====== DATASET EXCERPT ======

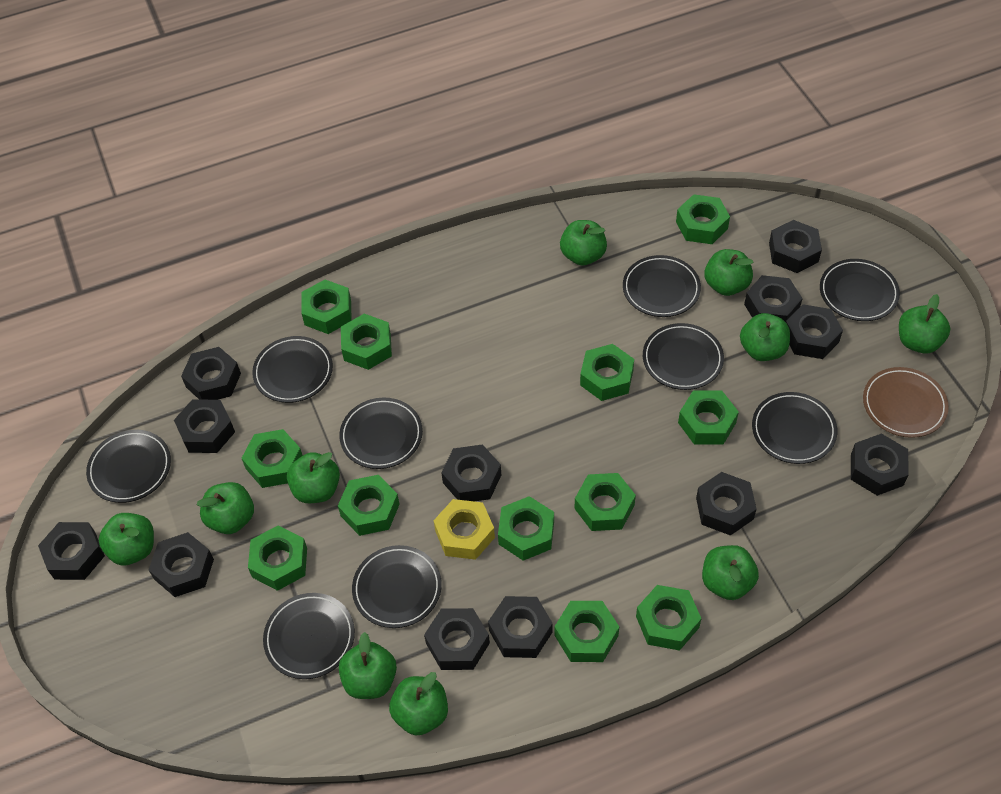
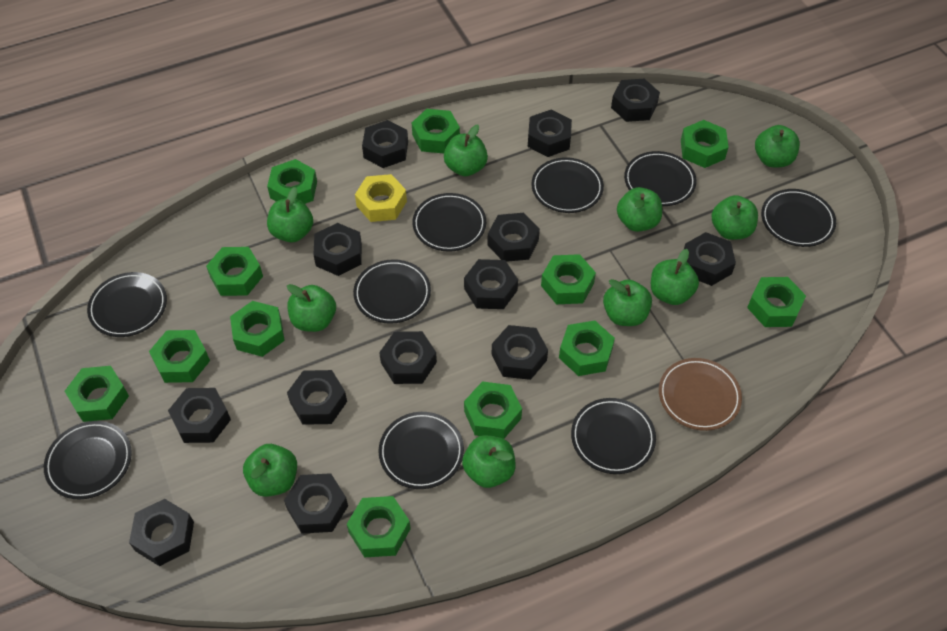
black nut: 12 -> 13

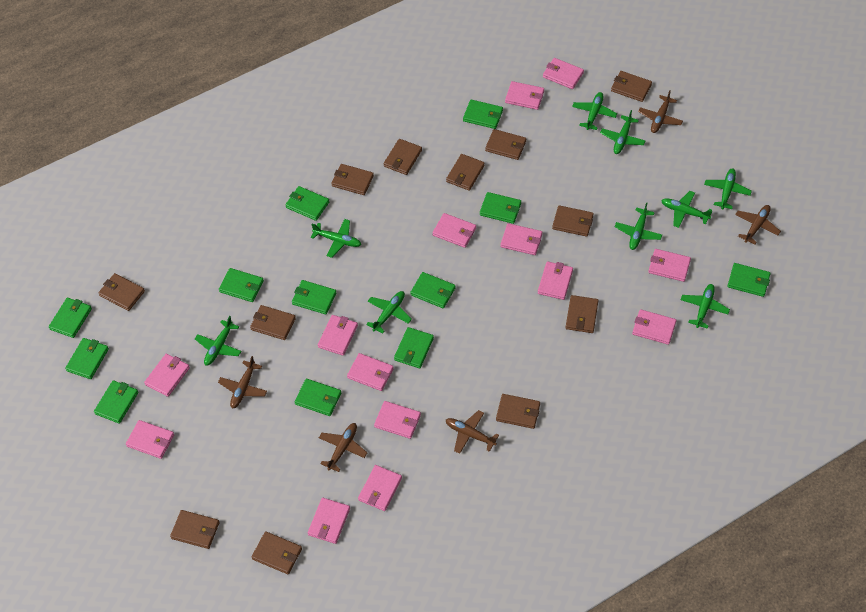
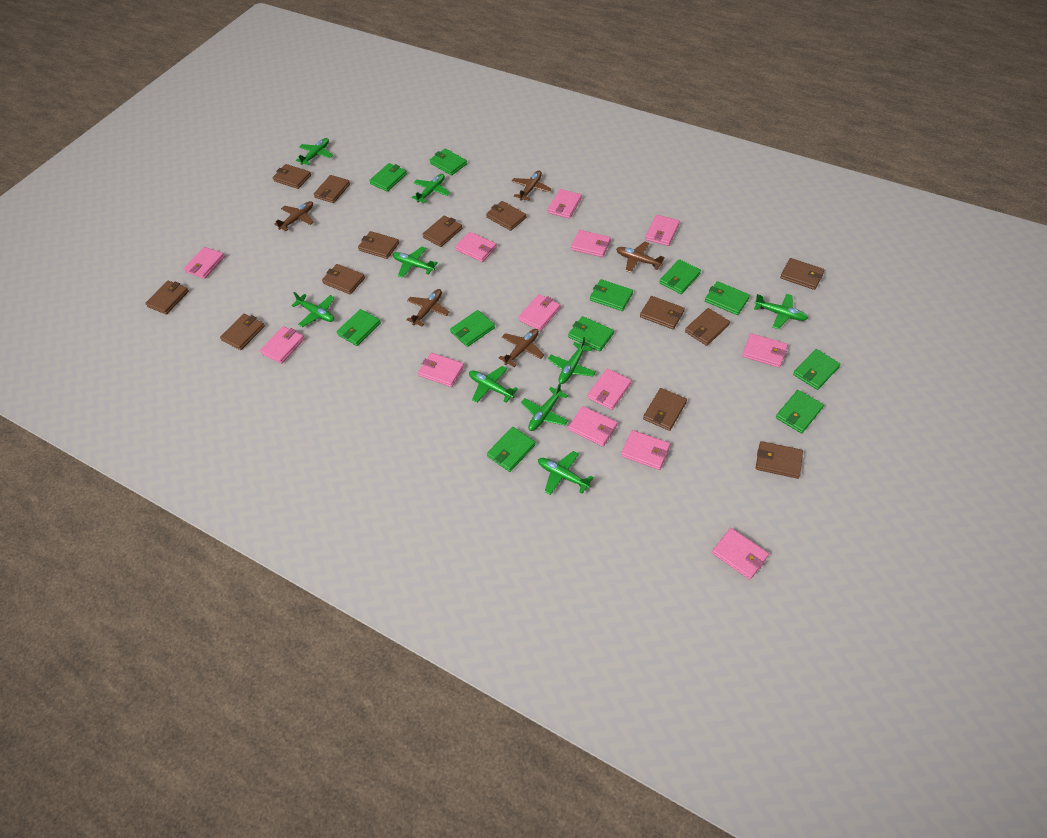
brown wallet: 12 -> 13
green wallet: 12 -> 11
pink wallet: 14 -> 13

======

TASK DETAILS
In transcribing the lines above, omit the images and keep all else exact.

RESPONSE TO THIS EXERCISE
black nut: 12 -> 13

brown wallet: 12 -> 13
green wallet: 12 -> 11
pink wallet: 14 -> 13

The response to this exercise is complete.